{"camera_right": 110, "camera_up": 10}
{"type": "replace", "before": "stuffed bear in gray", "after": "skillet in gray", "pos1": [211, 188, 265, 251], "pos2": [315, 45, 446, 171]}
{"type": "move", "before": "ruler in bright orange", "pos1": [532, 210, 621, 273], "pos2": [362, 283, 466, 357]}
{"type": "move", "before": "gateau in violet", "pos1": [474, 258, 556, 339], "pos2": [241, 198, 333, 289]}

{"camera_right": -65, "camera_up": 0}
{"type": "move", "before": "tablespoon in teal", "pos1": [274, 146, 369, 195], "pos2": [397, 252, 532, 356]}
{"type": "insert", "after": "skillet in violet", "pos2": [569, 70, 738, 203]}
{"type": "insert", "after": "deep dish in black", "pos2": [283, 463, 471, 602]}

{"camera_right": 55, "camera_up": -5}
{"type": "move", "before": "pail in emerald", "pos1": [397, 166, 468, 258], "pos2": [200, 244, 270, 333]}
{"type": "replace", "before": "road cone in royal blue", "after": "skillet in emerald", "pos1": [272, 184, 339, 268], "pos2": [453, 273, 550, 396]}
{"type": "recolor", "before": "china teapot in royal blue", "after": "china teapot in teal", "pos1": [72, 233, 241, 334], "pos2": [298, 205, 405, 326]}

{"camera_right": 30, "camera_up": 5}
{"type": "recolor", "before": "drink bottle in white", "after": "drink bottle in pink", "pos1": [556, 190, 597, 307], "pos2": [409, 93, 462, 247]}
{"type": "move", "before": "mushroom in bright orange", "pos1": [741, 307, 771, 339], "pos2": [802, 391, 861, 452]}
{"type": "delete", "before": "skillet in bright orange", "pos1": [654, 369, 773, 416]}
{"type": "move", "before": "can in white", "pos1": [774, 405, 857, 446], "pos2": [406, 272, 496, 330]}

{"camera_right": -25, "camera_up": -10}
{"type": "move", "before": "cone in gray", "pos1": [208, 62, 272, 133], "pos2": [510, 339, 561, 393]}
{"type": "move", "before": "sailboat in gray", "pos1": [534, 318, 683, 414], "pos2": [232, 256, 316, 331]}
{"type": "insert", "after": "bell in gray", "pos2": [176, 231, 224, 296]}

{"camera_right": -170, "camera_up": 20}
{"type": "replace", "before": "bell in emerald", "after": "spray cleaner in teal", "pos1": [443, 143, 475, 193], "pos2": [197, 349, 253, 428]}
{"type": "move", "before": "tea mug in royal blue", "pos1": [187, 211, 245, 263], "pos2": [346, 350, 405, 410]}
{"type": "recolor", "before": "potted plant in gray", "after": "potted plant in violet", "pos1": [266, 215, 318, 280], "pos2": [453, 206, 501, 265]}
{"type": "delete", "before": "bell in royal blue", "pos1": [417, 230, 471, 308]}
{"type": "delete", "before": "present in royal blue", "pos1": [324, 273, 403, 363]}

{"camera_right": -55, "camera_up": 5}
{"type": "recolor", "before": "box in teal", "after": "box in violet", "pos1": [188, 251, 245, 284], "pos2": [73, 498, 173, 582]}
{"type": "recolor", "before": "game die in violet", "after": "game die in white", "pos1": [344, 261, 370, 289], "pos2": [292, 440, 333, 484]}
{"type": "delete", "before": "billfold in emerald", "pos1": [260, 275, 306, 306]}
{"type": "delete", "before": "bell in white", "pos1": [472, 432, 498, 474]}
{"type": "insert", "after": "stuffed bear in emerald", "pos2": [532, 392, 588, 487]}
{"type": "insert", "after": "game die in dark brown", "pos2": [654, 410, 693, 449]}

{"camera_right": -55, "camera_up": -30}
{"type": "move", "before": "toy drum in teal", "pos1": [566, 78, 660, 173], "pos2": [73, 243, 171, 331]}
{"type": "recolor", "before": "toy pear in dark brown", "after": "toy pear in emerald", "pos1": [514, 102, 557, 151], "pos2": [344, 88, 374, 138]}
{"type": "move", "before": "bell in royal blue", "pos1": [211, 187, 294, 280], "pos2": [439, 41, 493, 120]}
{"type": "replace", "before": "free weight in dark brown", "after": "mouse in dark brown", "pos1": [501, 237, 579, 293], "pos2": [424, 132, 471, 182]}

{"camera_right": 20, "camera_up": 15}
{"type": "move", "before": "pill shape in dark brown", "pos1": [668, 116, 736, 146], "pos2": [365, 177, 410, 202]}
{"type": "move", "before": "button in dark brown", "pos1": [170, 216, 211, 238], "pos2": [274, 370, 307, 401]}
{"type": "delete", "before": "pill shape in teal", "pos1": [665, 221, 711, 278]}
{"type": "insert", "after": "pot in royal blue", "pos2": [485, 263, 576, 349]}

────────

### [WHAT NEEDS TO BE DONE]
Each record must be copied out exactly and in full.

### [EXERCISE SOLUTION]
{"camera_right": 110, "camera_up": 10}
{"type": "replace", "before": "stuffed bear in gray", "after": "skillet in gray", "pos1": [211, 188, 265, 251], "pos2": [315, 45, 446, 171]}
{"type": "move", "before": "ruler in bright orange", "pos1": [532, 210, 621, 273], "pos2": [362, 283, 466, 357]}
{"type": "move", "before": "gateau in violet", "pos1": [474, 258, 556, 339], "pos2": [241, 198, 333, 289]}

{"camera_right": -65, "camera_up": 0}
{"type": "move", "before": "tablespoon in teal", "pos1": [274, 146, 369, 195], "pos2": [397, 252, 532, 356]}
{"type": "insert", "after": "skillet in violet", "pos2": [569, 70, 738, 203]}
{"type": "insert", "after": "deep dish in black", "pos2": [283, 463, 471, 602]}

{"camera_right": 55, "camera_up": -5}
{"type": "move", "before": "pail in emerald", "pos1": [397, 166, 468, 258], "pos2": [200, 244, 270, 333]}
{"type": "replace", "before": "road cone in royal blue", "after": "skillet in emerald", "pos1": [272, 184, 339, 268], "pos2": [453, 273, 550, 396]}
{"type": "recolor", "before": "china teapot in royal blue", "after": "china teapot in teal", "pos1": [72, 233, 241, 334], "pos2": [298, 205, 405, 326]}

{"camera_right": 30, "camera_up": 5}
{"type": "recolor", "before": "drink bottle in white", "after": "drink bottle in pink", "pos1": [556, 190, 597, 307], "pos2": [409, 93, 462, 247]}
{"type": "move", "before": "mushroom in bright orange", "pos1": [741, 307, 771, 339], "pos2": [802, 391, 861, 452]}
{"type": "delete", "before": "skillet in bright orange", "pos1": [654, 369, 773, 416]}
{"type": "move", "before": "can in white", "pos1": [774, 405, 857, 446], "pos2": [406, 272, 496, 330]}

{"camera_right": -25, "camera_up": -10}
{"type": "move", "before": "cone in gray", "pos1": [208, 62, 272, 133], "pos2": [510, 339, 561, 393]}
{"type": "move", "before": "sailboat in gray", "pos1": [534, 318, 683, 414], "pos2": [232, 256, 316, 331]}
{"type": "insert", "after": "bell in gray", "pos2": [176, 231, 224, 296]}

{"camera_right": -170, "camera_up": 20}
{"type": "replace", "before": "bell in emerald", "after": "spray cleaner in teal", "pos1": [443, 143, 475, 193], "pos2": [197, 349, 253, 428]}
{"type": "move", "before": "tea mug in royal blue", "pos1": [187, 211, 245, 263], "pos2": [346, 350, 405, 410]}
{"type": "recolor", "before": "potted plant in gray", "after": "potted plant in violet", "pos1": [266, 215, 318, 280], "pos2": [453, 206, 501, 265]}
{"type": "delete", "before": "bell in royal blue", "pos1": [417, 230, 471, 308]}
{"type": "delete", "before": "present in royal blue", "pos1": [324, 273, 403, 363]}

{"camera_right": -55, "camera_up": 5}
{"type": "recolor", "before": "box in teal", "after": "box in violet", "pos1": [188, 251, 245, 284], "pos2": [73, 498, 173, 582]}
{"type": "recolor", "before": "game die in violet", "after": "game die in white", "pos1": [344, 261, 370, 289], "pos2": [292, 440, 333, 484]}
{"type": "delete", "before": "billfold in emerald", "pos1": [260, 275, 306, 306]}
{"type": "delete", "before": "bell in white", "pos1": [472, 432, 498, 474]}
{"type": "insert", "after": "stuffed bear in emerald", "pos2": [532, 392, 588, 487]}
{"type": "insert", "after": "game die in dark brown", "pos2": [654, 410, 693, 449]}

{"camera_right": -55, "camera_up": -30}
{"type": "move", "before": "toy drum in teal", "pos1": [566, 78, 660, 173], "pos2": [73, 243, 171, 331]}
{"type": "recolor", "before": "toy pear in dark brown", "after": "toy pear in emerald", "pos1": [514, 102, 557, 151], "pos2": [344, 88, 374, 138]}
{"type": "move", "before": "bell in royal blue", "pos1": [211, 187, 294, 280], "pos2": [439, 41, 493, 120]}
{"type": "replace", "before": "free weight in dark brown", "after": "mouse in dark brown", "pos1": [501, 237, 579, 293], "pos2": [424, 132, 471, 182]}

{"camera_right": 20, "camera_up": 15}
{"type": "move", "before": "pill shape in dark brown", "pos1": [668, 116, 736, 146], "pos2": [365, 177, 410, 202]}
{"type": "move", "before": "button in dark brown", "pos1": [170, 216, 211, 238], "pos2": [274, 370, 307, 401]}
{"type": "delete", "before": "pill shape in teal", "pos1": [665, 221, 711, 278]}
{"type": "insert", "after": "pot in royal blue", "pos2": [485, 263, 576, 349]}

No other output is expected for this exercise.